Stored data Block Start
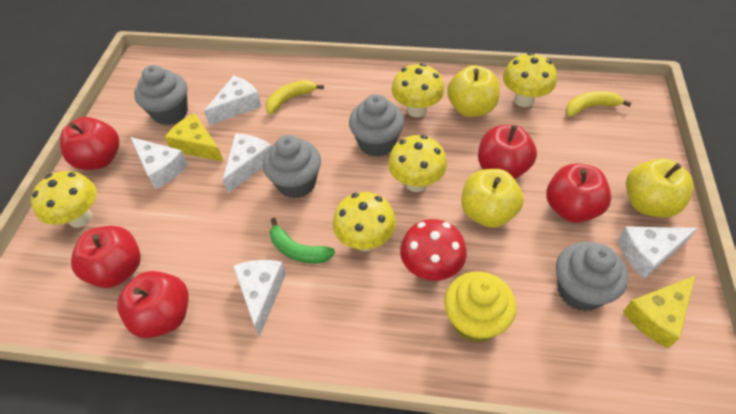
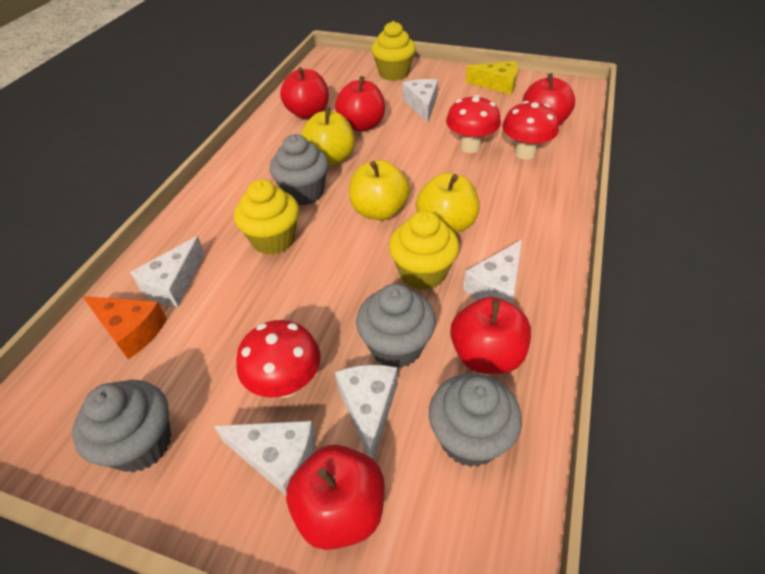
green banana: 1 -> 0
orange cheese: 0 -> 1
red mushroom: 1 -> 3
yellow banana: 2 -> 0
yellow cheese: 2 -> 1
yellow cupcake: 1 -> 3
yellow mushroom: 5 -> 0

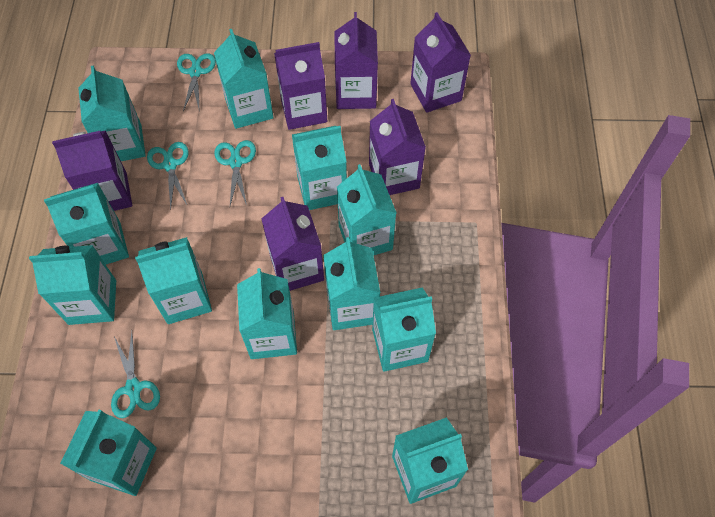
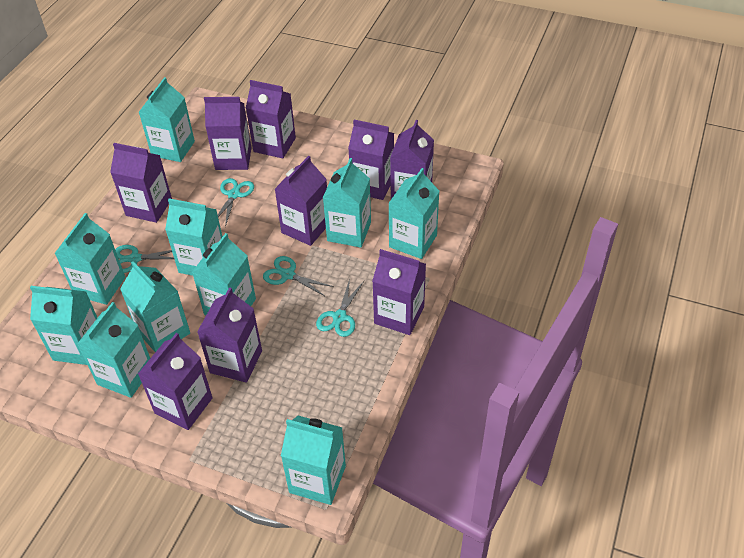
purple carton: 6 -> 9
turquoise carton: 12 -> 10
Stored data Block End
Work item:
An exact copy of every entry above is needed, with the pictures left out.

Task solution:
green banana: 1 -> 0
orange cheese: 0 -> 1
red mushroom: 1 -> 3
yellow banana: 2 -> 0
yellow cheese: 2 -> 1
yellow cupcake: 1 -> 3
yellow mushroom: 5 -> 0

purple carton: 6 -> 9
turquoise carton: 12 -> 10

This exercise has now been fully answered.